§ ACTION ITEM
Look through the records, and wherever the string "cone" turns up, copy out that line.

[EXERCISE MATERIAL Boundary: Start]

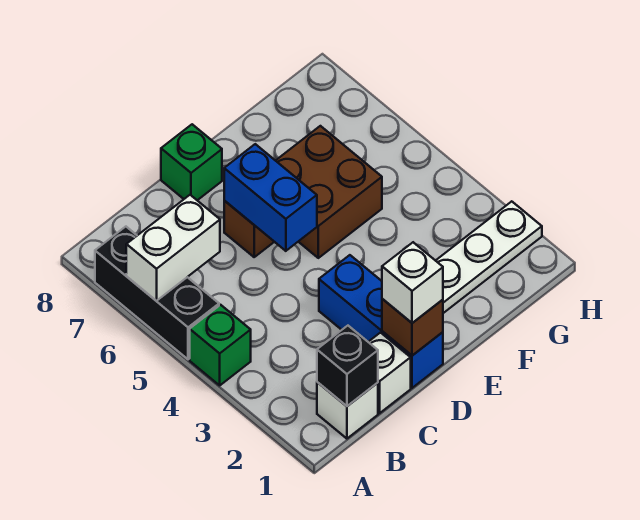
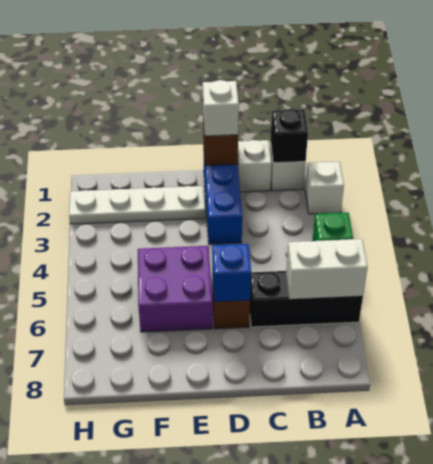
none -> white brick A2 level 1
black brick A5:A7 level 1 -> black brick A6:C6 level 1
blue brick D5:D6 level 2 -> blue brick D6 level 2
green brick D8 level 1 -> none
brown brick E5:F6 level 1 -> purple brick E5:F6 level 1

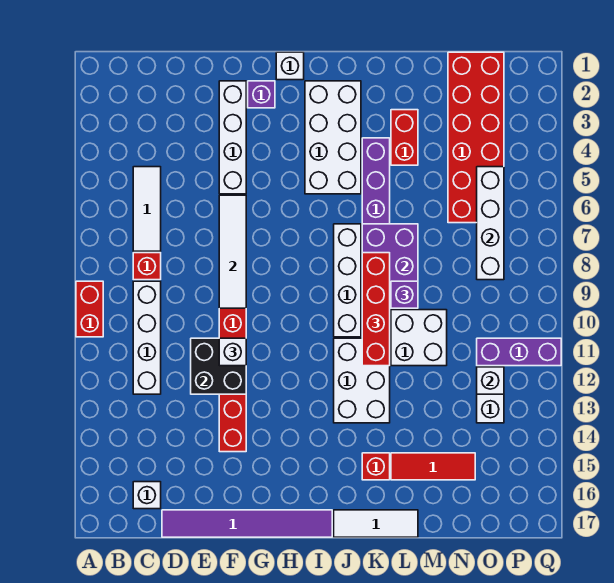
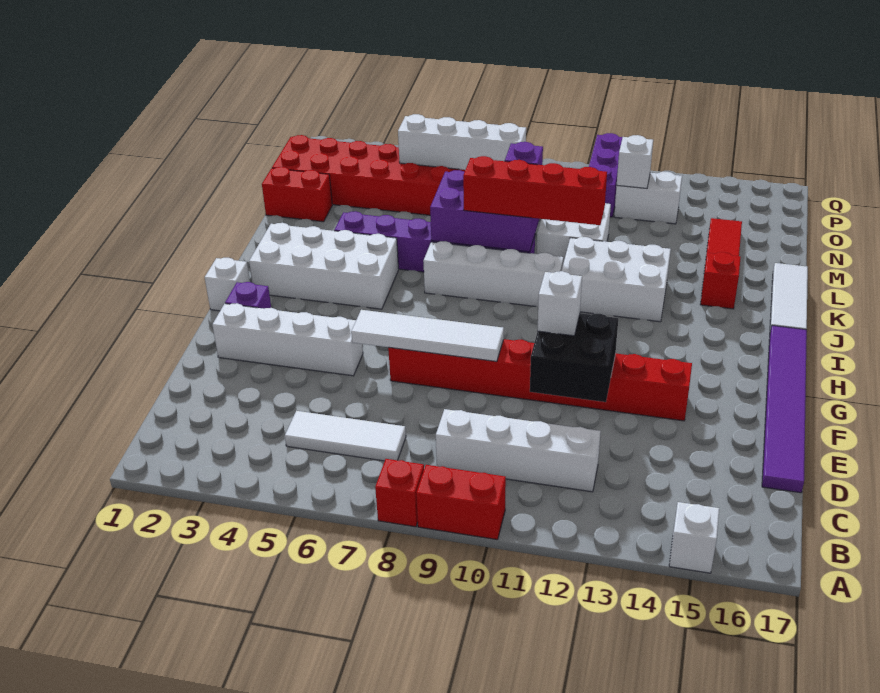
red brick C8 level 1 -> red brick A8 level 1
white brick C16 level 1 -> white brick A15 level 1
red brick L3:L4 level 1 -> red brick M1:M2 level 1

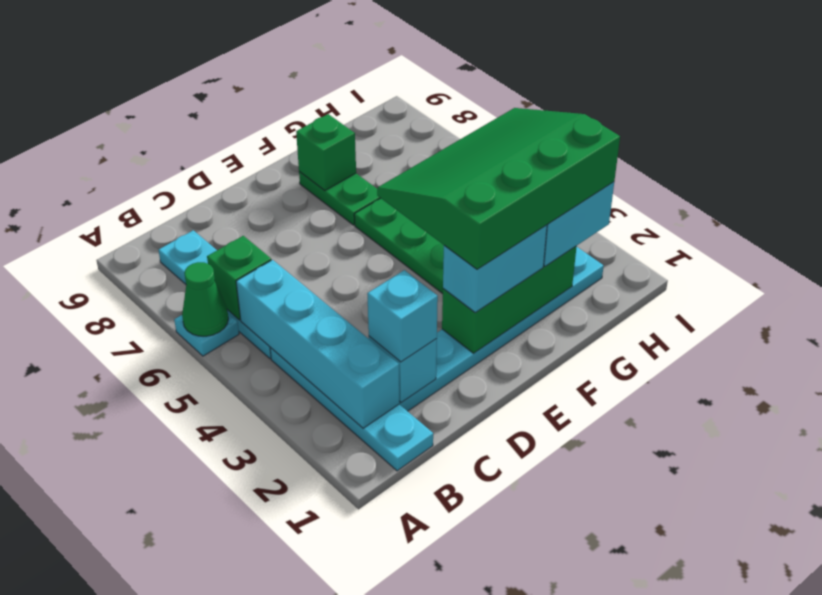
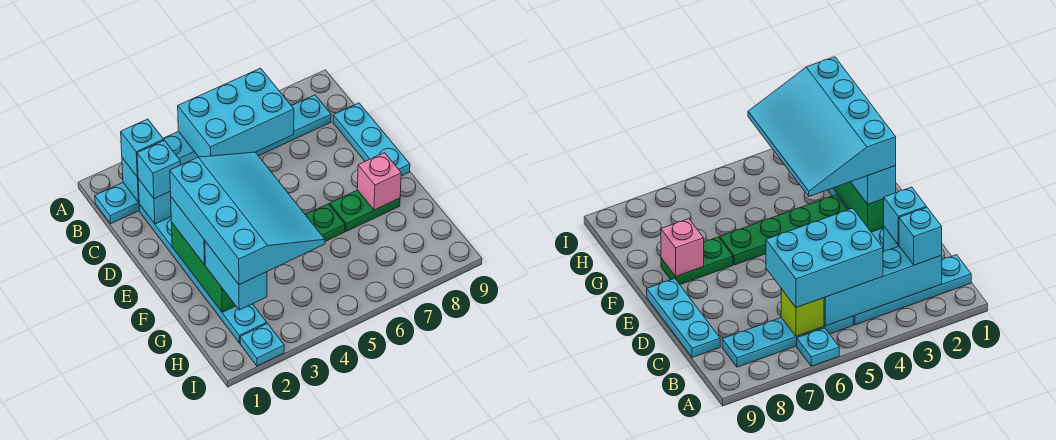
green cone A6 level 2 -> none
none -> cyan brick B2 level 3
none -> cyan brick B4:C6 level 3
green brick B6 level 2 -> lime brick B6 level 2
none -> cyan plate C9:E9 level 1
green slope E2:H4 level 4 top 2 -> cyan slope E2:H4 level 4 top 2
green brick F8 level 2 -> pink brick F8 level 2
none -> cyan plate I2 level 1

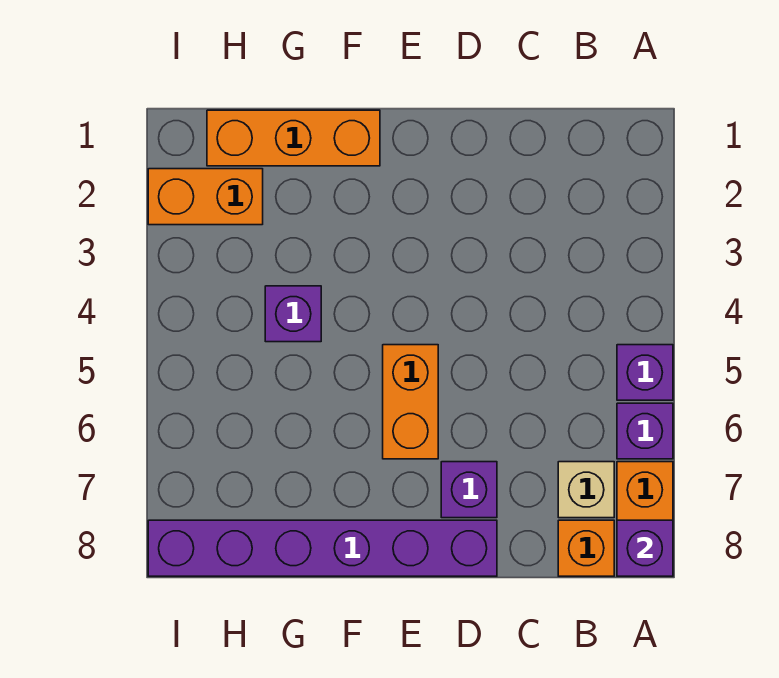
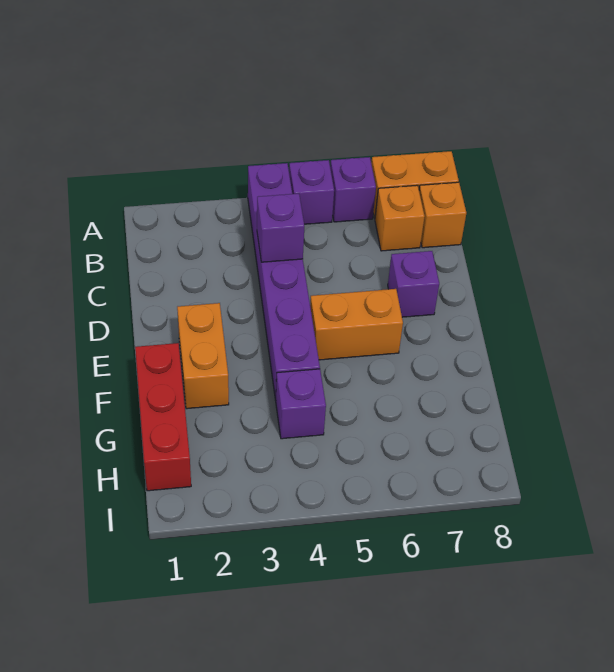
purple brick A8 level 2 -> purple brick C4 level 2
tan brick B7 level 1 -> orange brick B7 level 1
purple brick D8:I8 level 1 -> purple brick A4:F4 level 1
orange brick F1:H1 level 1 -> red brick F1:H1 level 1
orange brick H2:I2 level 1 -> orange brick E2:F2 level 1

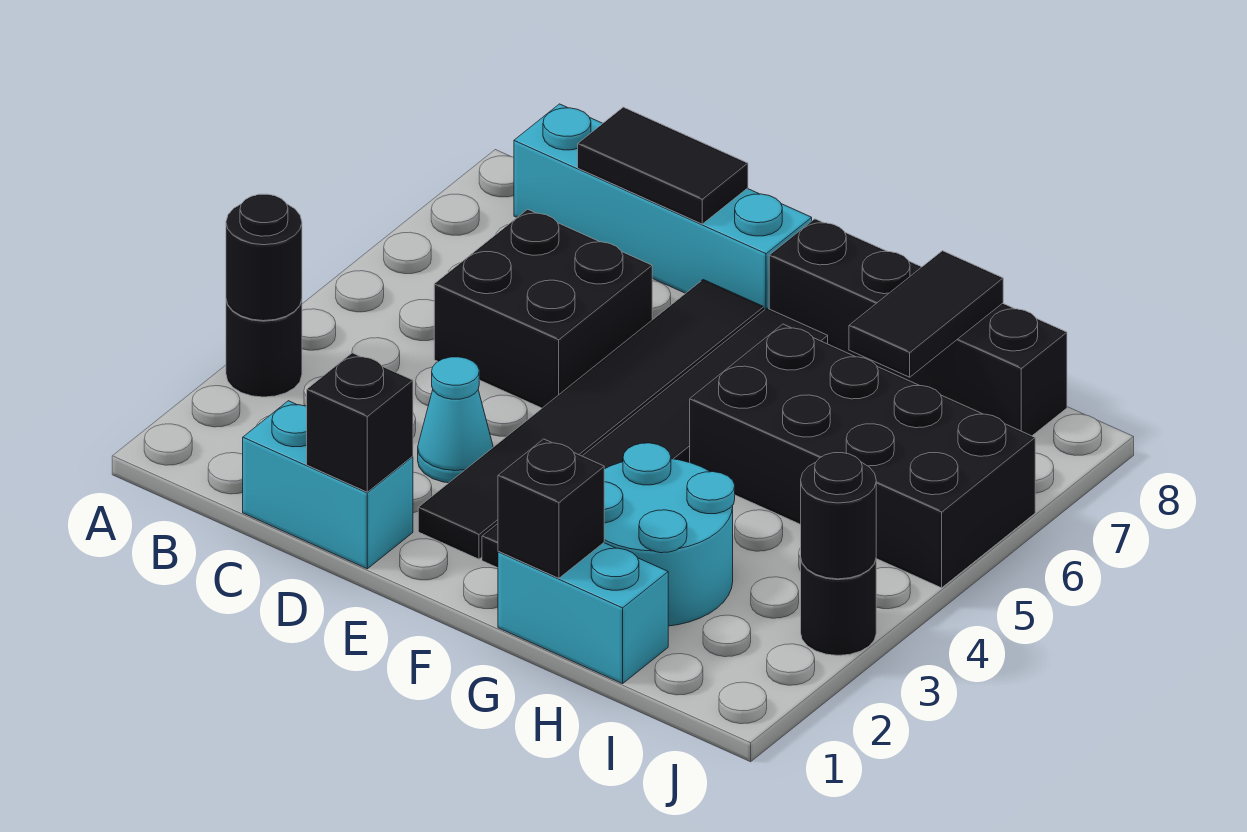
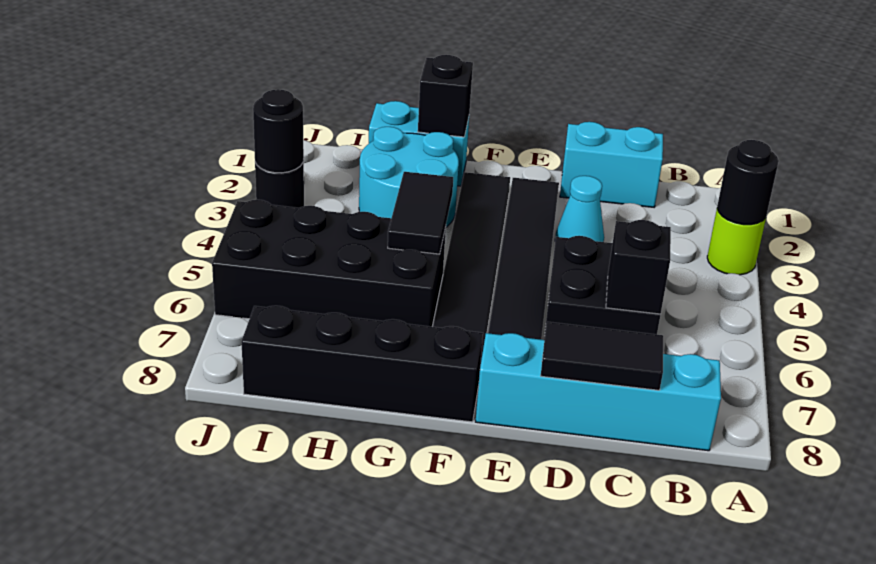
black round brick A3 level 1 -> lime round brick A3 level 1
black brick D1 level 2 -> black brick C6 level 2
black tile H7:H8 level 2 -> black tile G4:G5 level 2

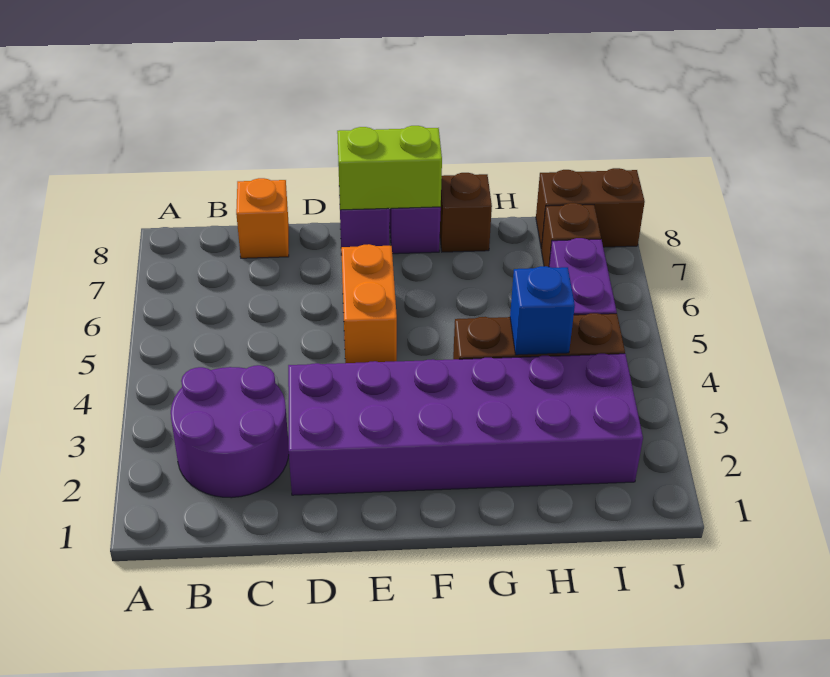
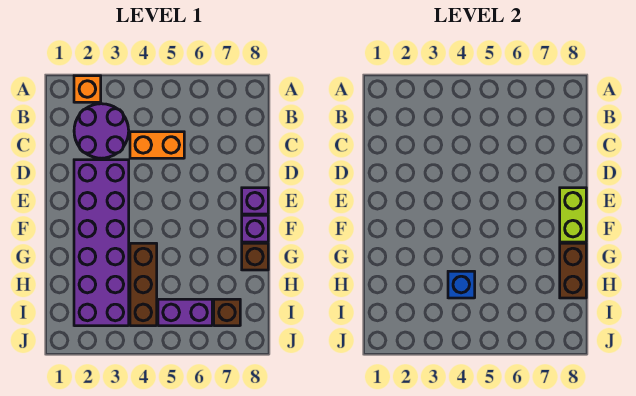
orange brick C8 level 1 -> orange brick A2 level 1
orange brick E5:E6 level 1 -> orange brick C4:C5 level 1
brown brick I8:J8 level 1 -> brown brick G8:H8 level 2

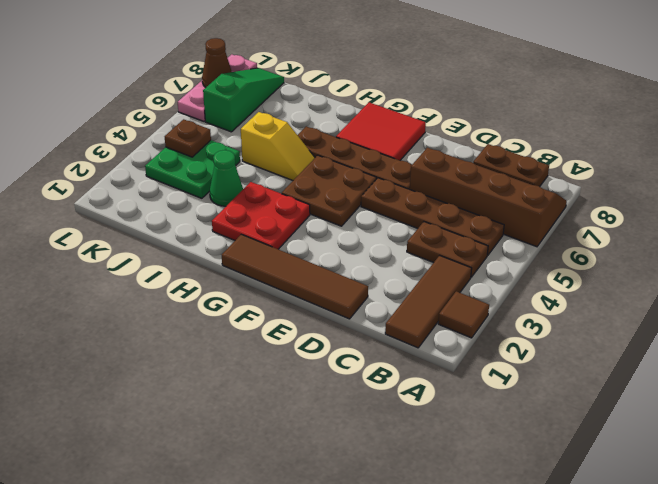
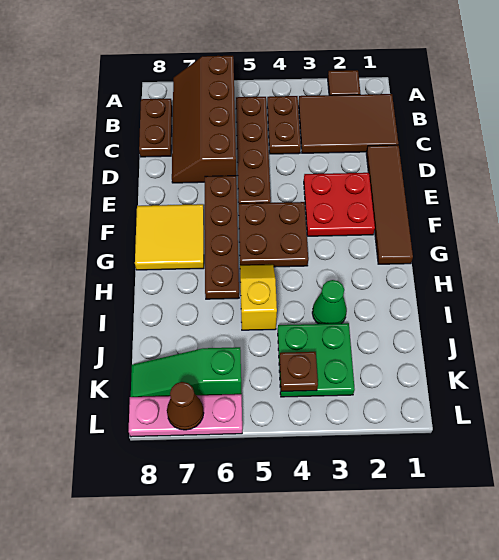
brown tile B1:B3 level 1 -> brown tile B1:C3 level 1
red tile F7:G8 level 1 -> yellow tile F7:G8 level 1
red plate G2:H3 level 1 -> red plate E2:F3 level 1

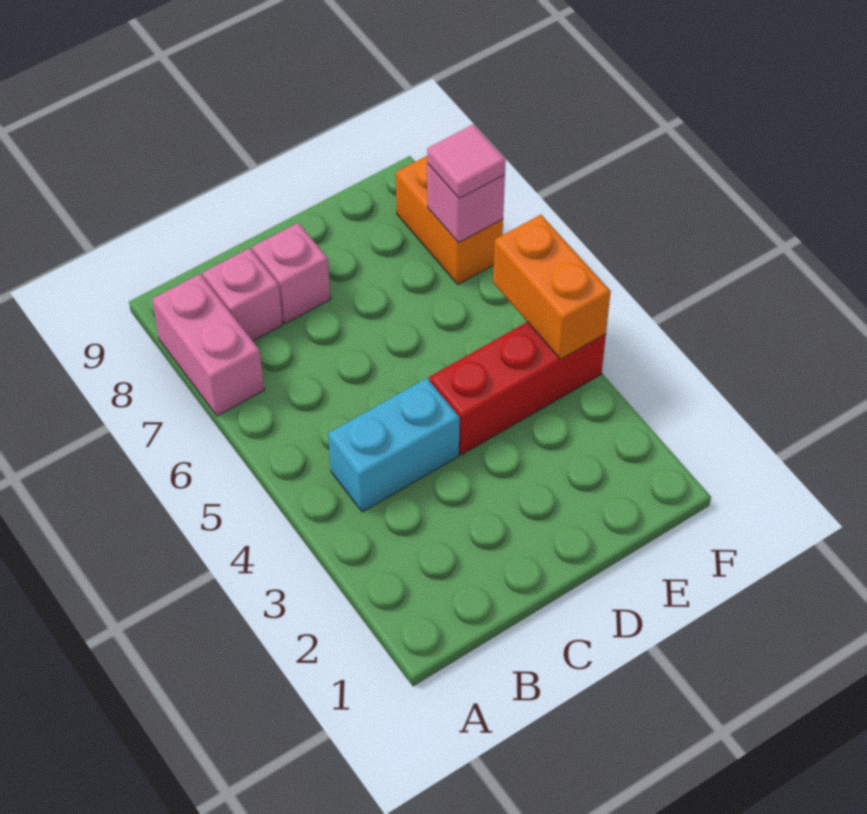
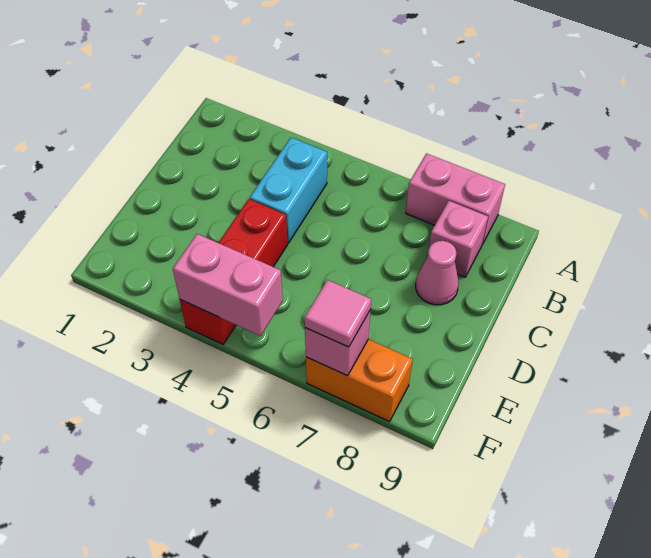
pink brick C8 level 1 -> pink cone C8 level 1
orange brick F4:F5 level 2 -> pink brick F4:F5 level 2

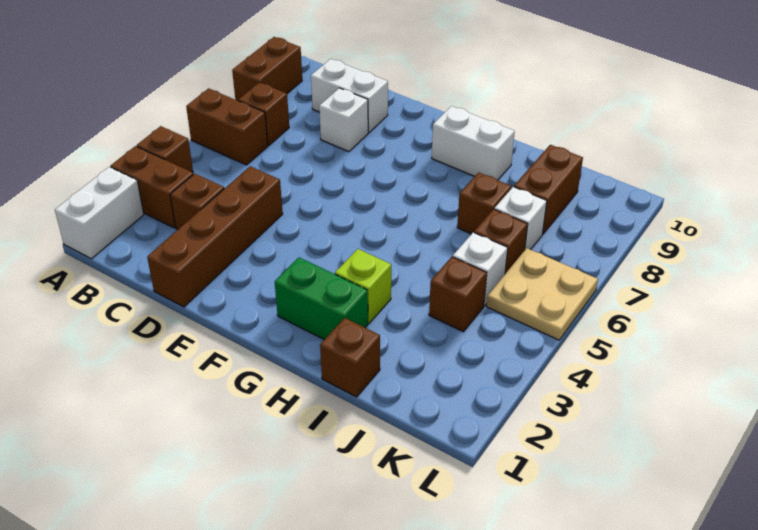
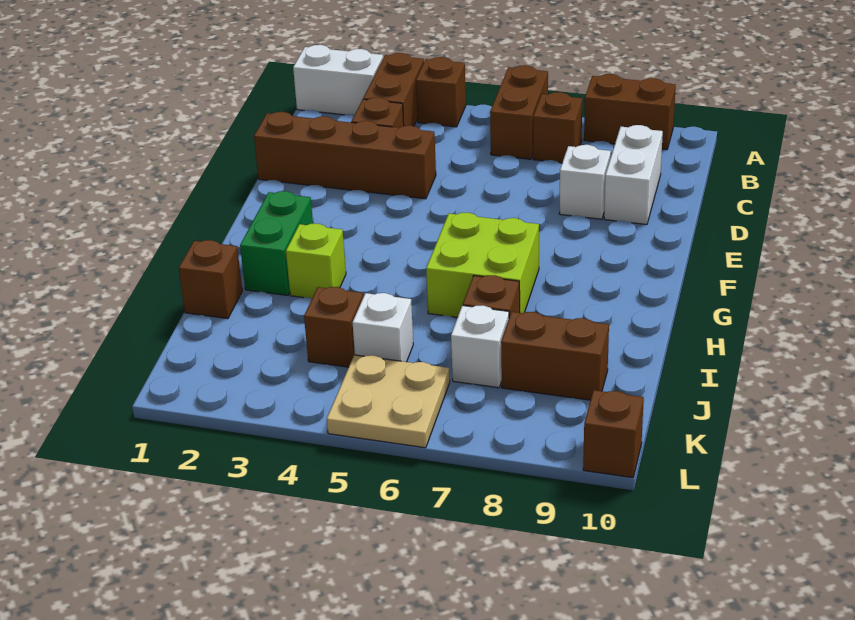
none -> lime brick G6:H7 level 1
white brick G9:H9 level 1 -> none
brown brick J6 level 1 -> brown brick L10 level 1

[EXERCISE MATERIAL Boundary: End]

§ FINAL ANSWER
green cone A6 level 2 -> none
pink brick C8 level 1 -> pink cone C8 level 1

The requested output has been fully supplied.